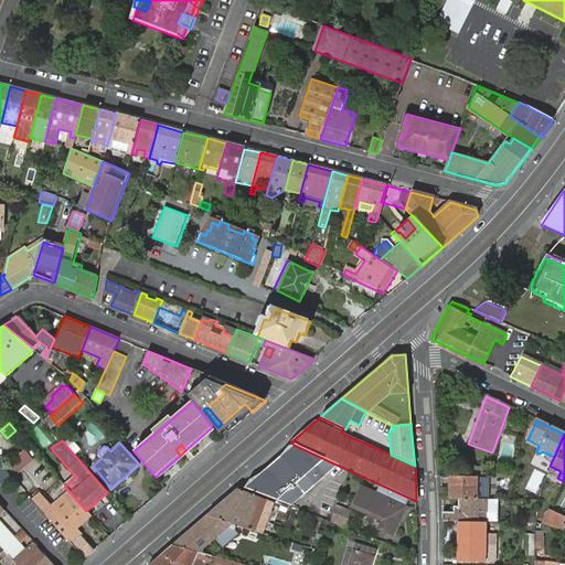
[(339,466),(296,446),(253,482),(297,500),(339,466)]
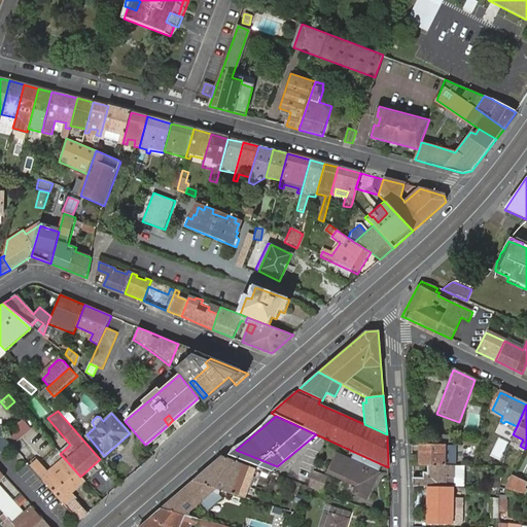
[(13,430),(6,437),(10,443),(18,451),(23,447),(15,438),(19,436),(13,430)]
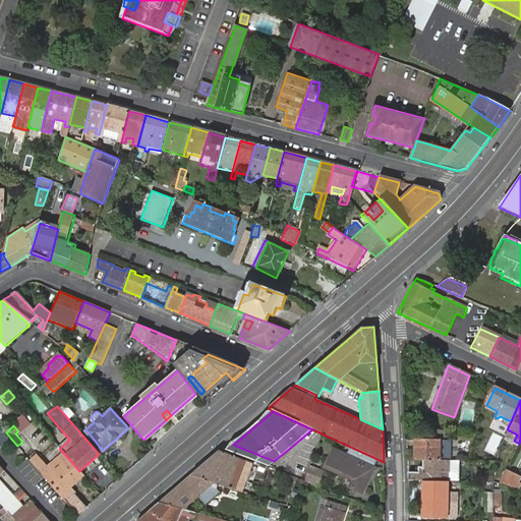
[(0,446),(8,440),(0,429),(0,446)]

□ □ □ □ □ □ □

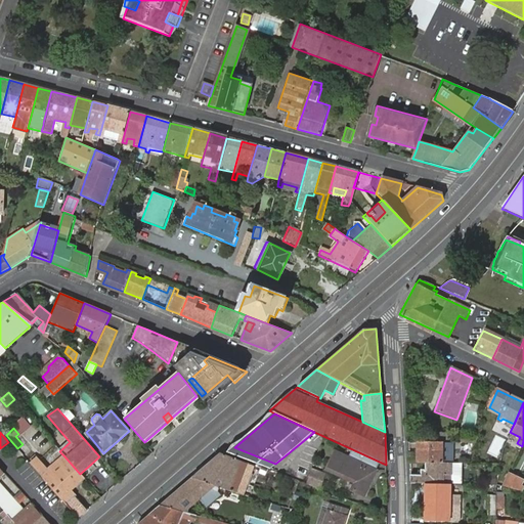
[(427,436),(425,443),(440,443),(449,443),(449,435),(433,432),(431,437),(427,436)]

□ □ □ □ □ □ □

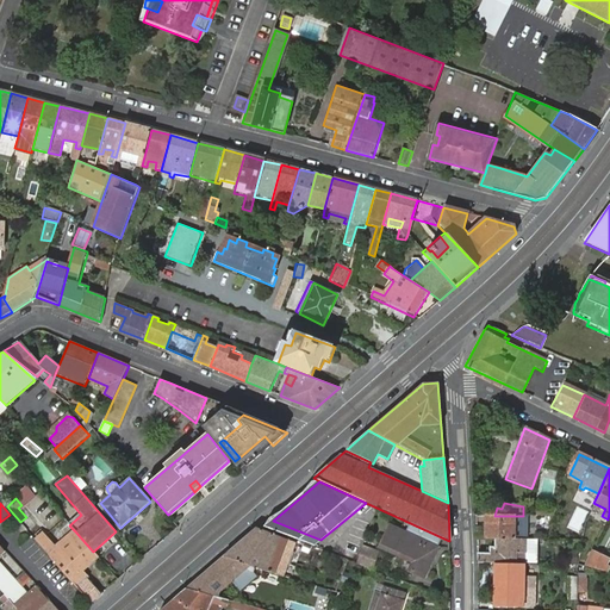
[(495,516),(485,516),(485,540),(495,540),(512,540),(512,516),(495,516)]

□ □ □ □ □ □ □

What you should do
Set down again, exactly, every line above from the one with "[(339,466),(296,446),(253,482),(297,500),(339,466)]" down to the one with "[(0,446),(8,440),(0,429),(0,446)]", both ends included. No pictures, and nothing else.

Solution for this problem
[(339,466),(296,446),(253,482),(297,500),(339,466)]
[(13,430),(6,437),(10,443),(18,451),(23,447),(15,438),(19,436),(13,430)]
[(0,446),(8,440),(0,429),(0,446)]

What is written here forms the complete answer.